### TASK TO CARRY OUT
Among the entries, how many lines carry the string "degrees"? Give the number and nothing else.
====== DATA FOR REVIEW
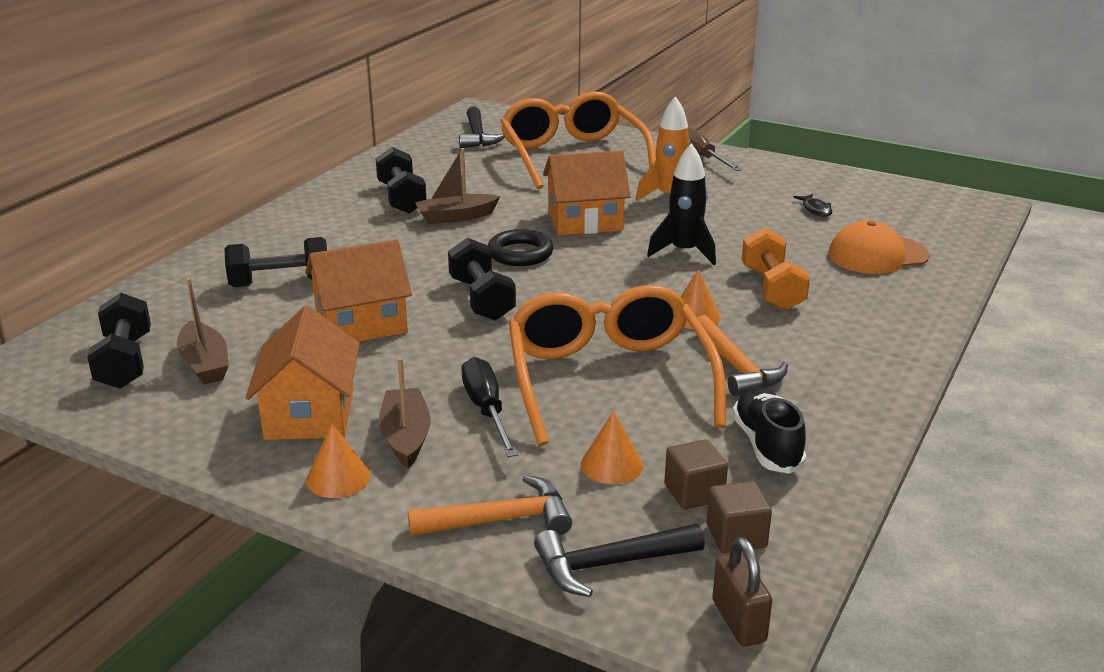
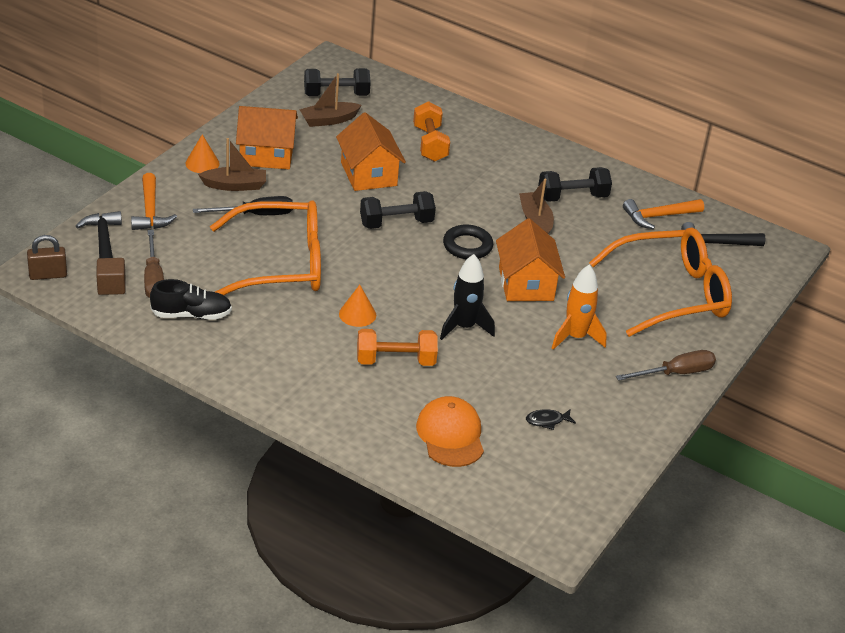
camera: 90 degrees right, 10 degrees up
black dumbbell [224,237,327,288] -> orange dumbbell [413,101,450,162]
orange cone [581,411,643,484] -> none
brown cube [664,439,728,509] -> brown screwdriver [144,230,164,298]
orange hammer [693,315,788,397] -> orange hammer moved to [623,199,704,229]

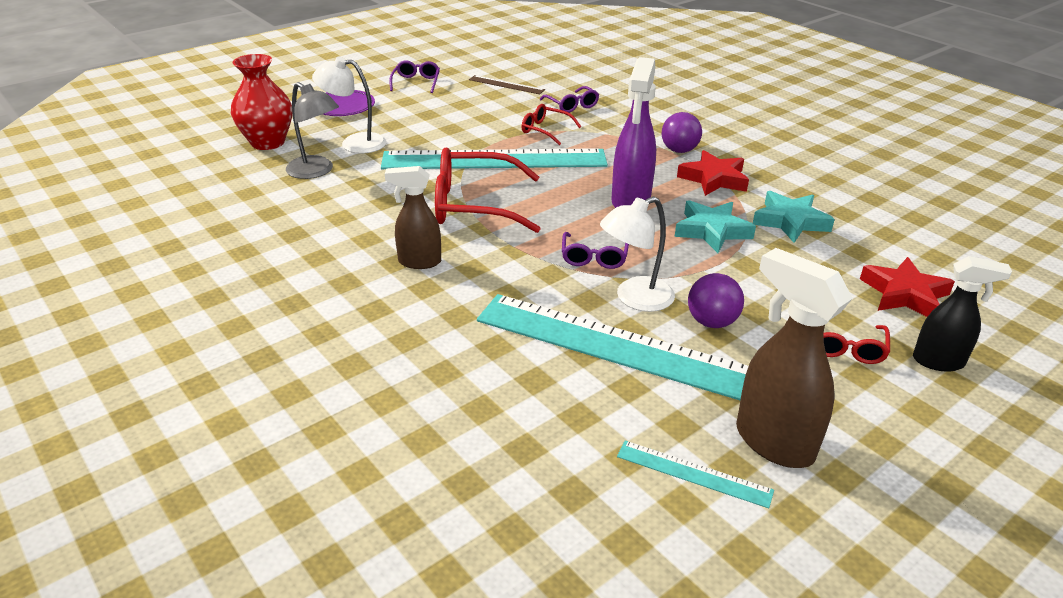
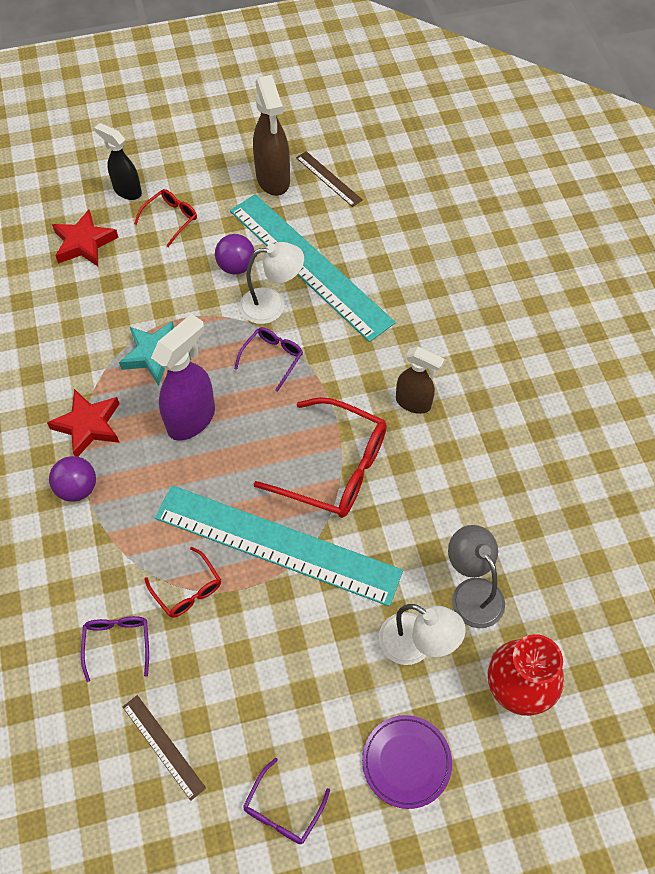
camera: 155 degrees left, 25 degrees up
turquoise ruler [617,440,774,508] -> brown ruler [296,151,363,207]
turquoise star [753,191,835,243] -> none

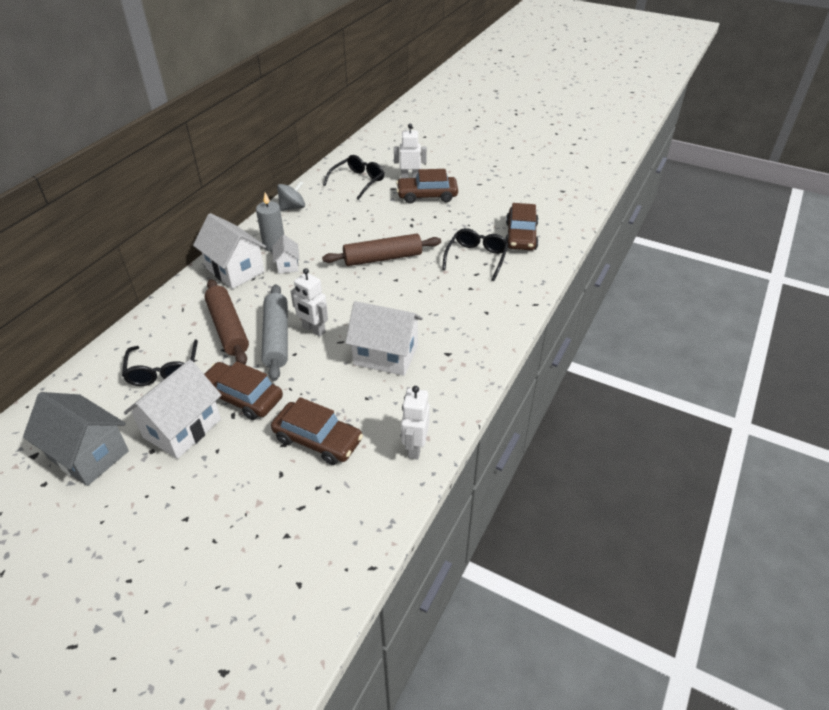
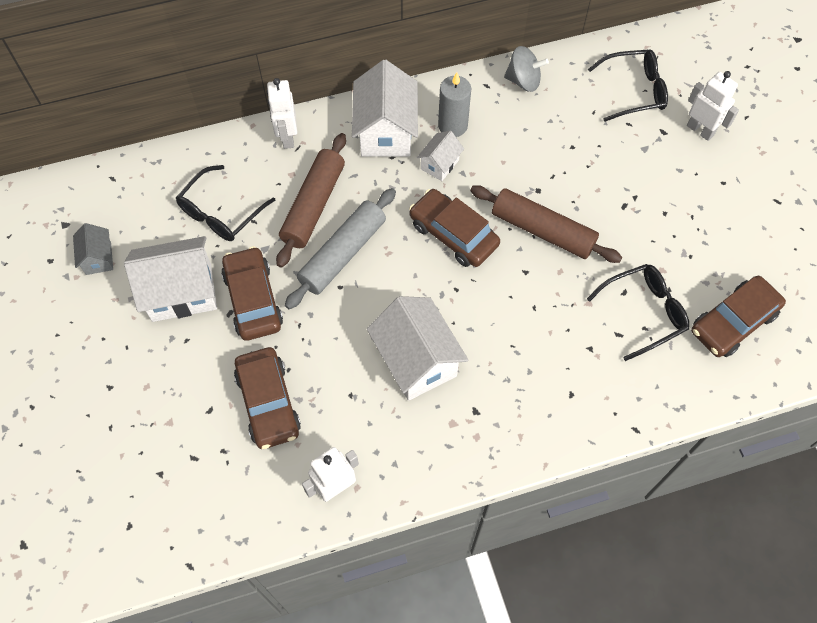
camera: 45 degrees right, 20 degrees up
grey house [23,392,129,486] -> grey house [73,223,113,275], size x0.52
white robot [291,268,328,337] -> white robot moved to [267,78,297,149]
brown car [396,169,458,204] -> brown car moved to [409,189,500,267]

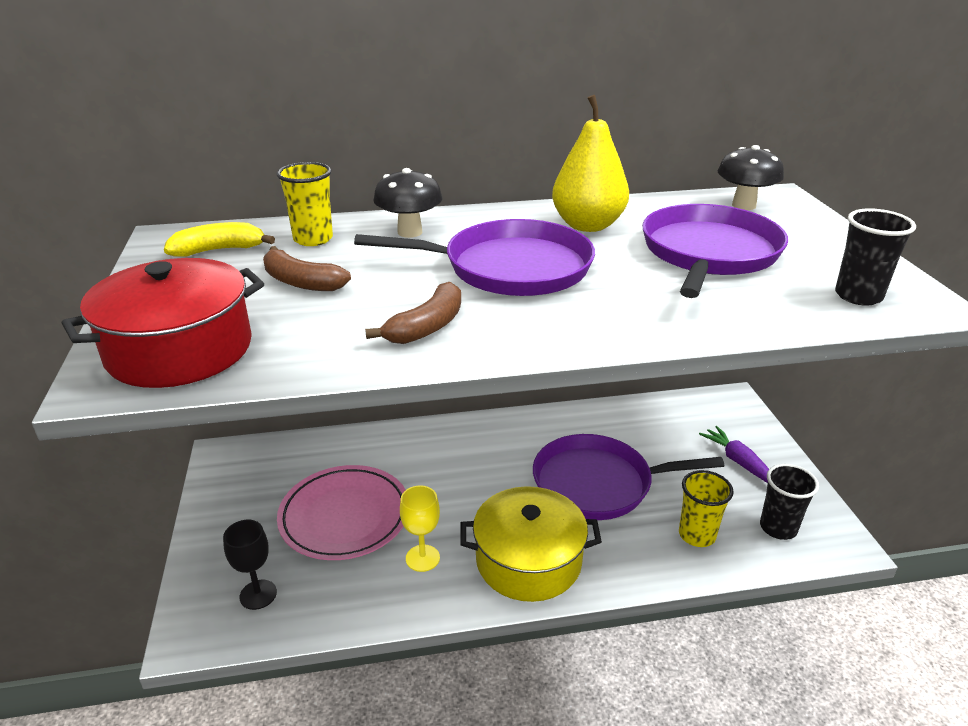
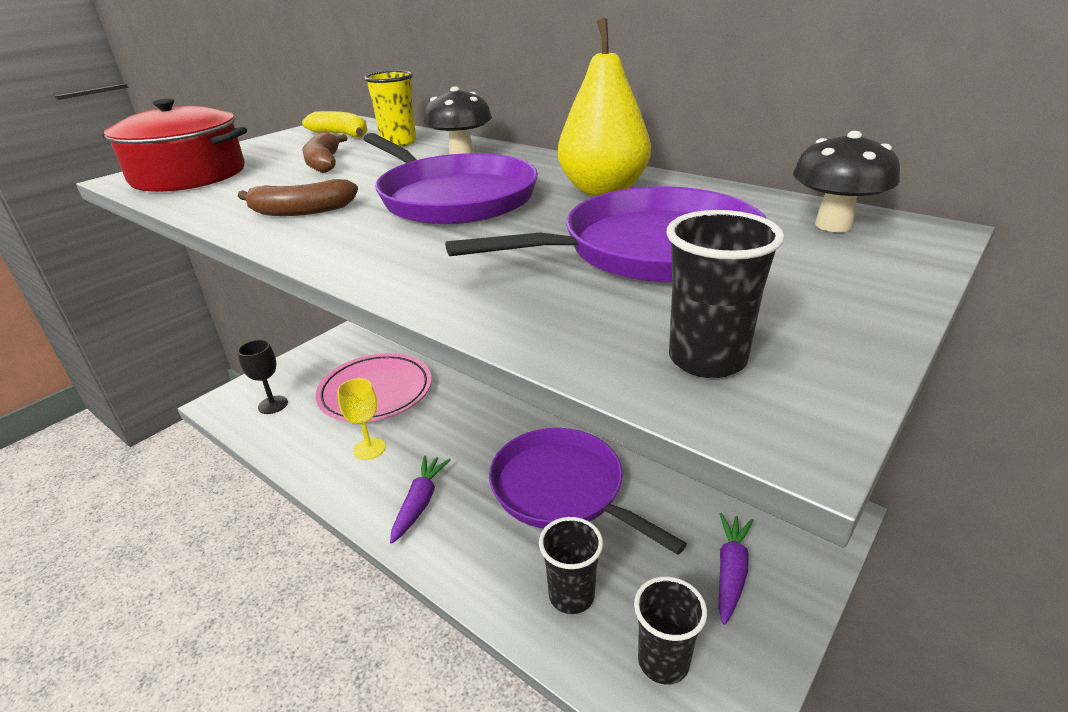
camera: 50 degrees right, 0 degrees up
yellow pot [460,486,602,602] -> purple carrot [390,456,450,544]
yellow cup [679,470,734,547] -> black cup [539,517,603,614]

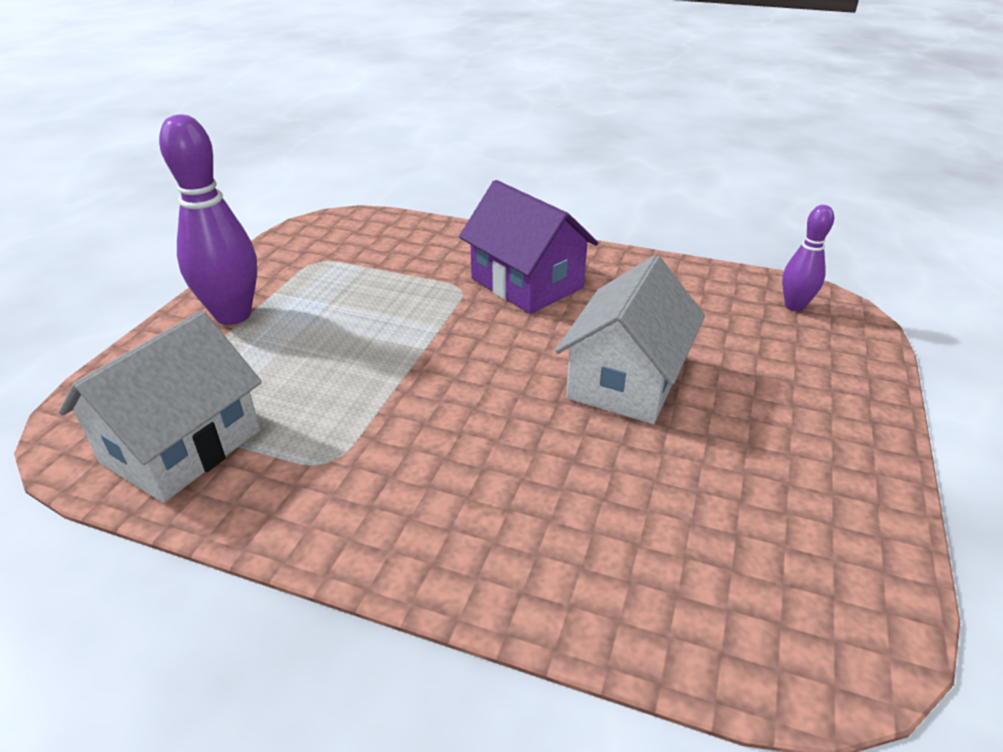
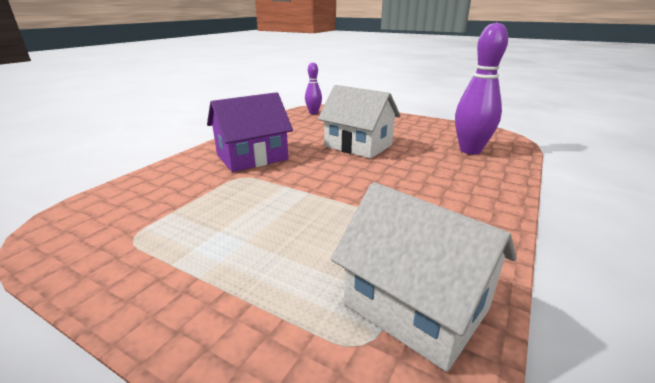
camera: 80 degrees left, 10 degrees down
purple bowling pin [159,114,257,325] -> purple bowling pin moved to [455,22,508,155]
============
### YOUR RESPONSE
5